## [SOURCE MATERIAL]
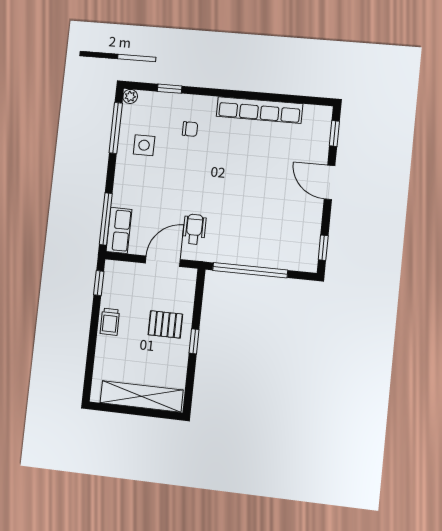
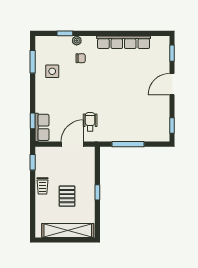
plant: (130, 96) -> (77, 41), moved
window: (116, 128) -> (33, 62), width x0.69
door: (330, 182) -> (172, 84), hinge flipped
window: (106, 219) -> (33, 121), width x0.46
window: (250, 270) -> (128, 144), width x0.68
pallet: (165, 324) -> (67, 196), moved, turned 90

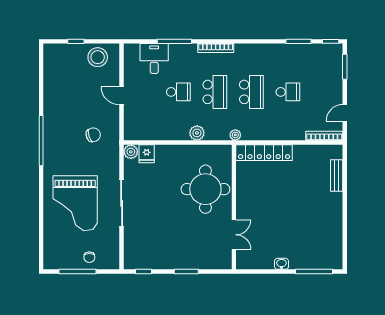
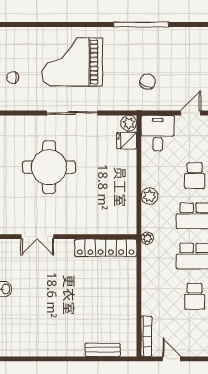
desk: (140, 125) -> (158, 133), added
chair: (93, 135) -> (147, 82), turned -140
locker: (264, 153) -> (106, 248), moved, turned -90
round table: (205, 189) -> (49, 167), moved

## [DIRECTIONS]
Print the data above verbatim from the first line through the line holding "window: (250, 270) -> (128, 144), width x0.68", leaving every picture out.

## [ANSWER TO THE EXERCISE]
plant: (130, 96) -> (77, 41), moved
window: (116, 128) -> (33, 62), width x0.69
door: (330, 182) -> (172, 84), hinge flipped
window: (106, 219) -> (33, 121), width x0.46
window: (250, 270) -> (128, 144), width x0.68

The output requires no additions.